• Work item:
Quote exactly, and only, the lines of the material below from the line with "camera: 90 degrees right, 15 degrees up" through the line with "white carrot [182,407,290,439]".

• Task data:
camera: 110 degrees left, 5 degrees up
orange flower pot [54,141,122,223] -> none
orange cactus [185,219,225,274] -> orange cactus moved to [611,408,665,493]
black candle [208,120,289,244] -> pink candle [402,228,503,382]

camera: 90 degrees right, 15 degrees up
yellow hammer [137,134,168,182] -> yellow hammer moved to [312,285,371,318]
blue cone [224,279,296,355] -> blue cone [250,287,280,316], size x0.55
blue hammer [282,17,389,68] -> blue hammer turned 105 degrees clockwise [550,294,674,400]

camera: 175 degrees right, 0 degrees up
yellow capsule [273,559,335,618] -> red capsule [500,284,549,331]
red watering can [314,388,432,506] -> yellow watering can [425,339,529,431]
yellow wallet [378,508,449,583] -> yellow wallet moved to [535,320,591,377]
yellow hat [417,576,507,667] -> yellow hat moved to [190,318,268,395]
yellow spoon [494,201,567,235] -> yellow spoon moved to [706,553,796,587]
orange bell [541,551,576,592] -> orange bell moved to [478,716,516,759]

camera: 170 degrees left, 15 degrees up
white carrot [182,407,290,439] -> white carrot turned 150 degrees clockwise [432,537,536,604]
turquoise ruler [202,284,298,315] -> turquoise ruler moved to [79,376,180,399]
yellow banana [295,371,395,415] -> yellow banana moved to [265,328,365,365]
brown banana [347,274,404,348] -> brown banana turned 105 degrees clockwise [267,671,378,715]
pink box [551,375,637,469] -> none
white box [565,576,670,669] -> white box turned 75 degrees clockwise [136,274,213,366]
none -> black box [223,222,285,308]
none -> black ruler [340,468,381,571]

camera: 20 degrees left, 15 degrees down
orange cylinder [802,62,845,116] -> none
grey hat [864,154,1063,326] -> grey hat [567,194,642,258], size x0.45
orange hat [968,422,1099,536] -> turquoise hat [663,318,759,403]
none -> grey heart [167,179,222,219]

• Task solution:
camera: 90 degrees right, 15 degrees up
yellow hammer [137,134,168,182] -> yellow hammer moved to [312,285,371,318]
blue cone [224,279,296,355] -> blue cone [250,287,280,316], size x0.55
blue hammer [282,17,389,68] -> blue hammer turned 105 degrees clockwise [550,294,674,400]

camera: 175 degrees right, 0 degrees up
yellow capsule [273,559,335,618] -> red capsule [500,284,549,331]
red watering can [314,388,432,506] -> yellow watering can [425,339,529,431]
yellow wallet [378,508,449,583] -> yellow wallet moved to [535,320,591,377]
yellow hat [417,576,507,667] -> yellow hat moved to [190,318,268,395]
yellow spoon [494,201,567,235] -> yellow spoon moved to [706,553,796,587]
orange bell [541,551,576,592] -> orange bell moved to [478,716,516,759]

camera: 170 degrees left, 15 degrees up
white carrot [182,407,290,439] -> white carrot turned 150 degrees clockwise [432,537,536,604]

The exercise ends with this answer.